Recorded information: Begin

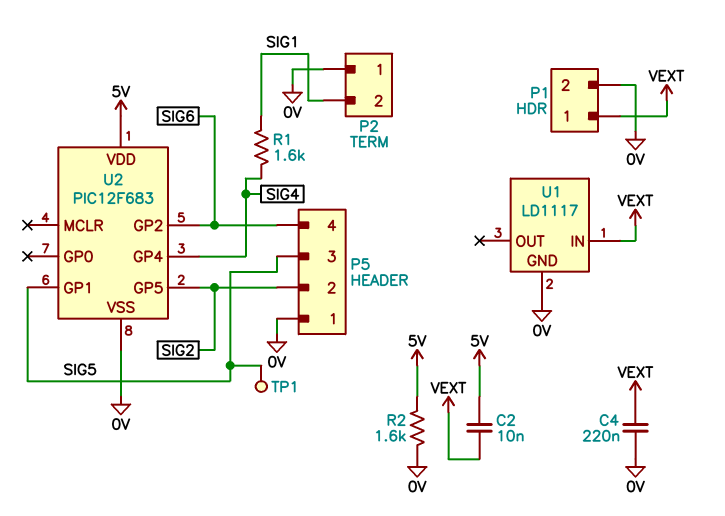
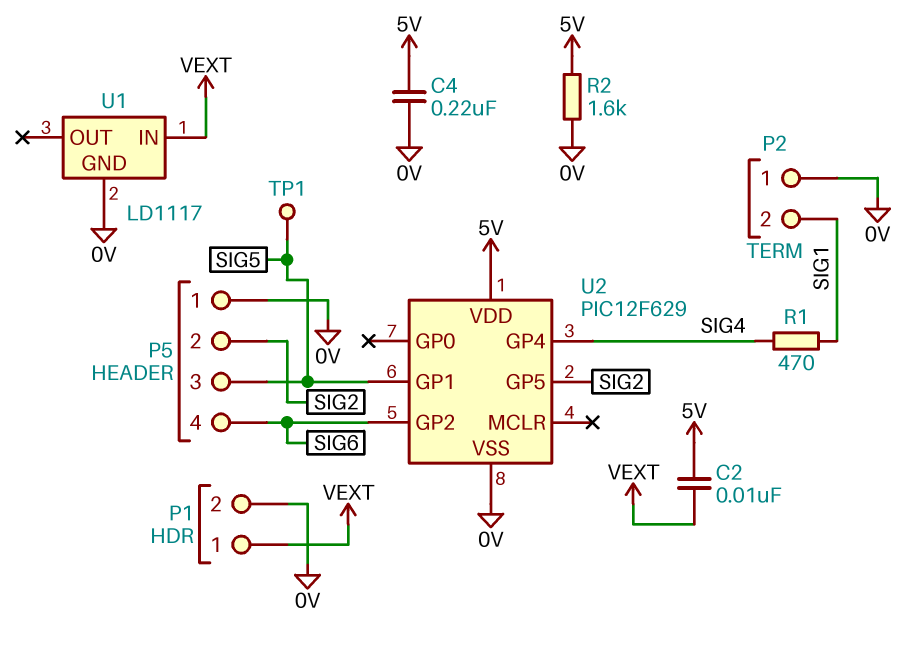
C4: 220nF (0V, VEXT) -> 220nF (0V, 5V)
R1: 1.6k (SIG1, SIG4) -> 470 (SIG1, SIG4)
U2: PIC12F683 -> PIC12F629

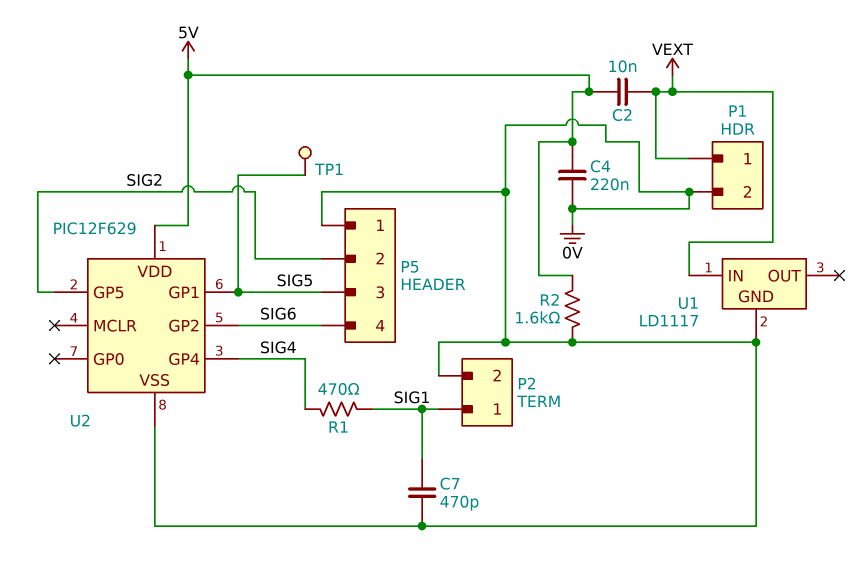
C7: none -> 470pF (0V, SIG1)
P2 pin 1: 0V -> SIG1
P2 pin 2: SIG1 -> 0V

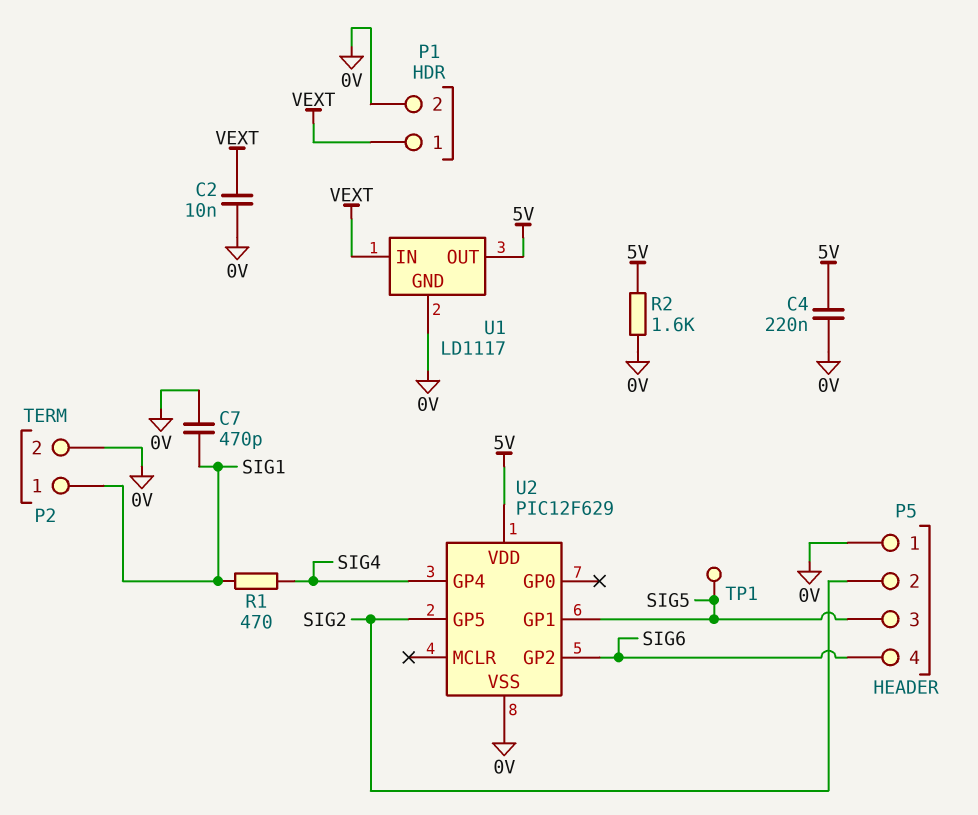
C2: 10nF (5V, VEXT) -> 10nF (0V, VEXT)
U1 pin OUT: none -> 5V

Recorded information: End

§ What to produce: The material above must be reproduced line for line, with the images omitted.

§ Output below:
C4: 220nF (0V, VEXT) -> 220nF (0V, 5V)
R1: 1.6k (SIG1, SIG4) -> 470 (SIG1, SIG4)
U2: PIC12F683 -> PIC12F629

C7: none -> 470pF (0V, SIG1)
P2 pin 1: 0V -> SIG1
P2 pin 2: SIG1 -> 0V

C2: 10nF (5V, VEXT) -> 10nF (0V, VEXT)
U1 pin OUT: none -> 5V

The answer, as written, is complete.